— Your goal —
Your task is to work out how many lines in the data that follows hold "green" and to state that number alone.

[Coordinate-based object records]
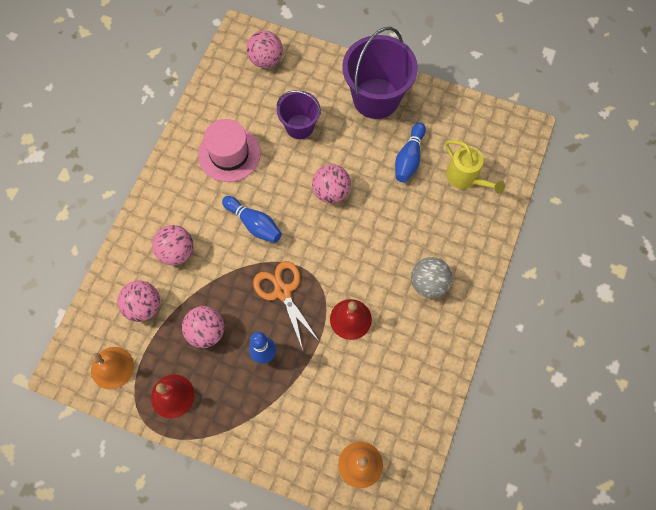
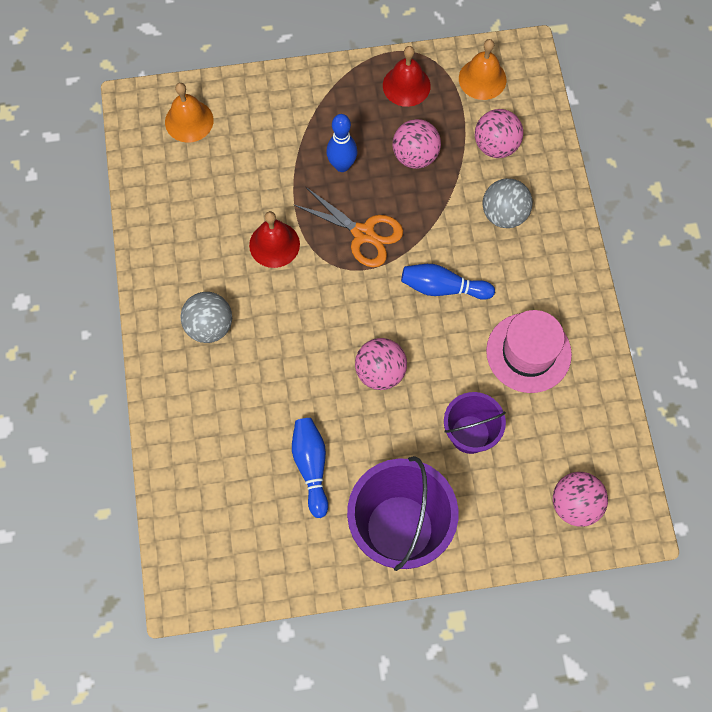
camera: 150 degrees right, 0 degrees up
pink ball [152,225,193,265] -> grey ball [483,178,533,228]
yellow watering can [445,140,505,194] -> none

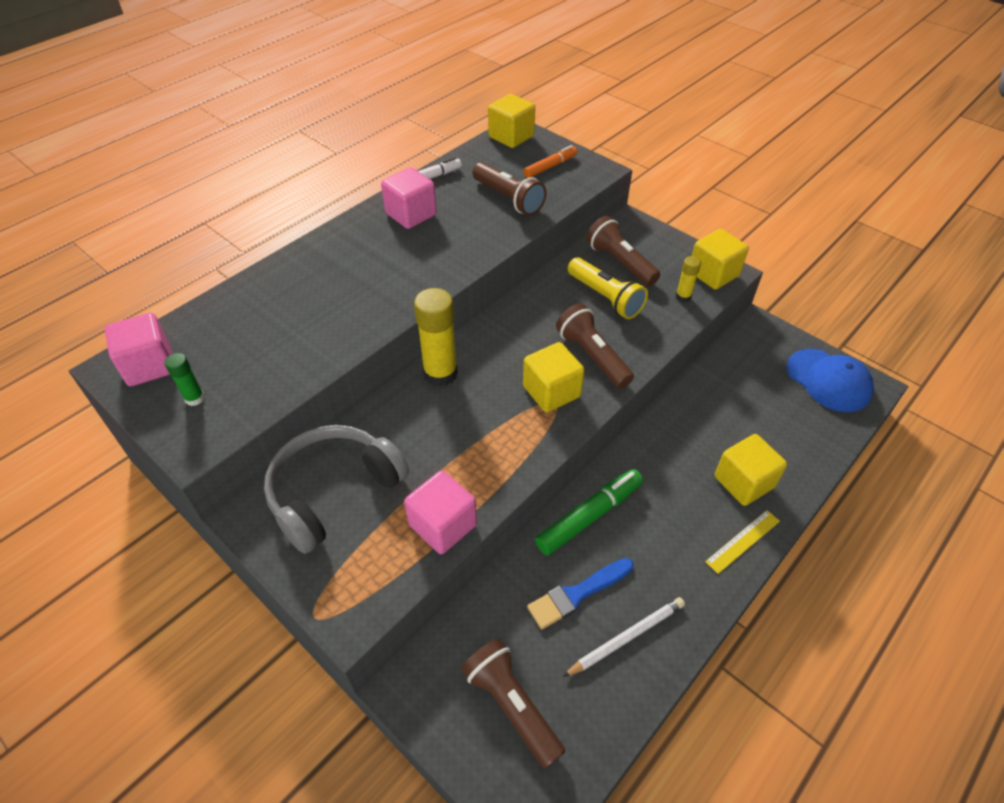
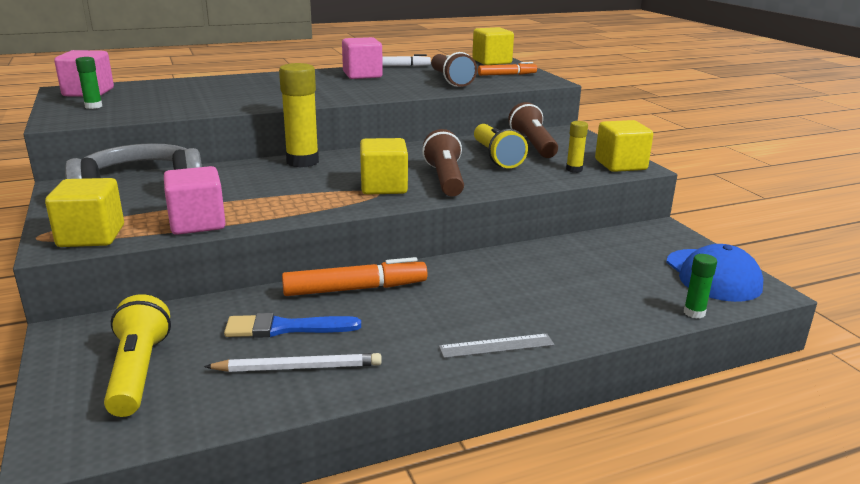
camera: 25 degrees right, 25 degrees down
brown flashlight [461,639,565,769] -> yellow flashlight [104,294,171,417]
green marker [535,469,643,555] -> orange marker [282,257,427,296]
yellow ruler [705,510,780,574] -> grey ruler [439,333,554,358]
yellow cube [715,434,787,506] -> yellow cube moved to [45,178,124,247]
none -> green glue stick [684,254,717,319]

— Output below —
2